Work task:
Select all lines holding the word "blue" from the entries that follow.

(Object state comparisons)
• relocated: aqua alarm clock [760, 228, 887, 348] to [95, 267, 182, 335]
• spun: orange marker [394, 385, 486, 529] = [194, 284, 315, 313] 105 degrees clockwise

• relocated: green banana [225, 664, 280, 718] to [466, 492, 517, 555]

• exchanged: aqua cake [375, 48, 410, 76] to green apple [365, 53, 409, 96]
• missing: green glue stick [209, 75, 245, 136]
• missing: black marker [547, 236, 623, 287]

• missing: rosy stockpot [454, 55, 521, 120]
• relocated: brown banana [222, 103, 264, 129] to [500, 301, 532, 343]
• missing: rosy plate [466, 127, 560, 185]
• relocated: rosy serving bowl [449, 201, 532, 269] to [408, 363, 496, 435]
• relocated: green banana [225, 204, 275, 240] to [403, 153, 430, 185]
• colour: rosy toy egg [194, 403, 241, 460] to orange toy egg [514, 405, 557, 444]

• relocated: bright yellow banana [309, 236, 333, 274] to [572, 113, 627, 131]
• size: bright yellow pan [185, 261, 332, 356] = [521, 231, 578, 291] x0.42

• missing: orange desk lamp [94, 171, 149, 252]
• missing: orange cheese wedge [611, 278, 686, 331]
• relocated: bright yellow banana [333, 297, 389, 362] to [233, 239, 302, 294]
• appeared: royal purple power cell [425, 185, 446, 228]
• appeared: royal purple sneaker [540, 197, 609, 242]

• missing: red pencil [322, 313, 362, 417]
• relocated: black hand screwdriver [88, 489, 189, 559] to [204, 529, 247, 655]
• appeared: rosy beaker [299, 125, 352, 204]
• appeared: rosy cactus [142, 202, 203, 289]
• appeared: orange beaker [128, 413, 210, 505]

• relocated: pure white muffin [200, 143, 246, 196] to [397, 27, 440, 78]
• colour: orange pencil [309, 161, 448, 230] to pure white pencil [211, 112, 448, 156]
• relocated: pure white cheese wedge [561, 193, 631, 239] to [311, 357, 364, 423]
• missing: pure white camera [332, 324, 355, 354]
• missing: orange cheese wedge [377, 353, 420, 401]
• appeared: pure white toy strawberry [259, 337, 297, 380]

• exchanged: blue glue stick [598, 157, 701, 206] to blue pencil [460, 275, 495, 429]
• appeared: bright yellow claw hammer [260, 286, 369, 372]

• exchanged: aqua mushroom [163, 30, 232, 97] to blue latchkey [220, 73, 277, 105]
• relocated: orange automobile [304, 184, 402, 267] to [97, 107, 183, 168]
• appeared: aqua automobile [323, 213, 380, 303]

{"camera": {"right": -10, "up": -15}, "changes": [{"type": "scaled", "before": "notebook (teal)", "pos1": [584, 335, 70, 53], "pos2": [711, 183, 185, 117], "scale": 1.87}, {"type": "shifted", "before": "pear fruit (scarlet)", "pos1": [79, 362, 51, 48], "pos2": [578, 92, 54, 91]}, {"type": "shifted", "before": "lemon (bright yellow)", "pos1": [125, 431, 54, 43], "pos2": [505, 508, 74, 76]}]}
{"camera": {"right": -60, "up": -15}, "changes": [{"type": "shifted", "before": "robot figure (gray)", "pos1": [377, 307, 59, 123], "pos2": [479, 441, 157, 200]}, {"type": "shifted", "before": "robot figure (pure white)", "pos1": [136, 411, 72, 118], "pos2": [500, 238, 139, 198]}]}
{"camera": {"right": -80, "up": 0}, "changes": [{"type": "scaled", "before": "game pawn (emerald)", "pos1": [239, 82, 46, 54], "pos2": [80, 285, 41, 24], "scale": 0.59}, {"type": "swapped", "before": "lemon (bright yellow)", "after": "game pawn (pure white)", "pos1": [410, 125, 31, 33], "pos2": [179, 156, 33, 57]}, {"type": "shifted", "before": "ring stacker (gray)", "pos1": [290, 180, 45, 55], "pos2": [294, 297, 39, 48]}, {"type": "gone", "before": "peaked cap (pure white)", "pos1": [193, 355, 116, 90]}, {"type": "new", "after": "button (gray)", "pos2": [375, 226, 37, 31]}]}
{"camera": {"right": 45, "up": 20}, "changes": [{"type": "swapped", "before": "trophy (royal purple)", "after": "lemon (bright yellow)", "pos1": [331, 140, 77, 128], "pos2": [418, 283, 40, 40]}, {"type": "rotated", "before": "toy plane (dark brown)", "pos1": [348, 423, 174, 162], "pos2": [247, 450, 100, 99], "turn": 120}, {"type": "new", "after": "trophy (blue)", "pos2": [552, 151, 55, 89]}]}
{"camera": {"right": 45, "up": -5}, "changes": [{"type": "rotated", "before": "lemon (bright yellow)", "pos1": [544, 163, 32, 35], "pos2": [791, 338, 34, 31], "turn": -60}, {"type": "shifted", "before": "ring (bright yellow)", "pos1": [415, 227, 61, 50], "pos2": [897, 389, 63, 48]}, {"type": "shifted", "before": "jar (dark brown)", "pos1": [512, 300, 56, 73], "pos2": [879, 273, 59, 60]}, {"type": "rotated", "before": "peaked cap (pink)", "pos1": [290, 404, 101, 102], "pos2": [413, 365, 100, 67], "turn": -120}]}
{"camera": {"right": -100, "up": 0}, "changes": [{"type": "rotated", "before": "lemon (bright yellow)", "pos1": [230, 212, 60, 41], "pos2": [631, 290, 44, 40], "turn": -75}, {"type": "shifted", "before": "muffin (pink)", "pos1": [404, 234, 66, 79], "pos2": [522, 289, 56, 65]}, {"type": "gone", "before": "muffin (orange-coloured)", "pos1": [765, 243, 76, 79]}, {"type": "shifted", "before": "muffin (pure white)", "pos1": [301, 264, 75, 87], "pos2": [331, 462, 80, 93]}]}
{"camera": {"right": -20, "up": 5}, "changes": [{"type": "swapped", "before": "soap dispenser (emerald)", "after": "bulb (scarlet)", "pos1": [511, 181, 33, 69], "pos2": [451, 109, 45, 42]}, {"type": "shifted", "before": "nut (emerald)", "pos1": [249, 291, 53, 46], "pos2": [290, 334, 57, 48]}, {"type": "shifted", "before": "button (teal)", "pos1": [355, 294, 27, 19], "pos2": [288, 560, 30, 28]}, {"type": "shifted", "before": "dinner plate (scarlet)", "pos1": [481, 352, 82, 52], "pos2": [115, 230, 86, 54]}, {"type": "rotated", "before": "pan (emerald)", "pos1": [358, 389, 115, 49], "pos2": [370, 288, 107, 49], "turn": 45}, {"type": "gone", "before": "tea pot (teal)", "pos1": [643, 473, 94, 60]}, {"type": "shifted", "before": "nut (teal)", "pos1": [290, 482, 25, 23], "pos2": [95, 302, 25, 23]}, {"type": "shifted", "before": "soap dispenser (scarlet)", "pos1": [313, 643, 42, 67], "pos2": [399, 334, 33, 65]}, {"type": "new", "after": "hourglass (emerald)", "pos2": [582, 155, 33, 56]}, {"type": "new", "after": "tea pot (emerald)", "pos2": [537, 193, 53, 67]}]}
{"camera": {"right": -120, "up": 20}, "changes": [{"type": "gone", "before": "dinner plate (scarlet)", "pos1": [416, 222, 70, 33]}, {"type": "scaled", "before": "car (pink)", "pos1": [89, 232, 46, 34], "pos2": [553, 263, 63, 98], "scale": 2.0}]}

Response to the task:
• exchanged: blue glue stick [598, 157, 701, 206] to blue pencil [460, 275, 495, 429]
• exchanged: aqua mushroom [163, 30, 232, 97] to blue latchkey [220, 73, 277, 105]
{"camera": {"right": 45, "up": 20}, "changes": [{"type": "swapped", "before": "trophy (royal purple)", "after": "lemon (bright yellow)", "pos1": [331, 140, 77, 128], "pos2": [418, 283, 40, 40]}, {"type": "rotated", "before": "toy plane (dark brown)", "pos1": [348, 423, 174, 162], "pos2": [247, 450, 100, 99], "turn": 120}, {"type": "new", "after": "trophy (blue)", "pos2": [552, 151, 55, 89]}]}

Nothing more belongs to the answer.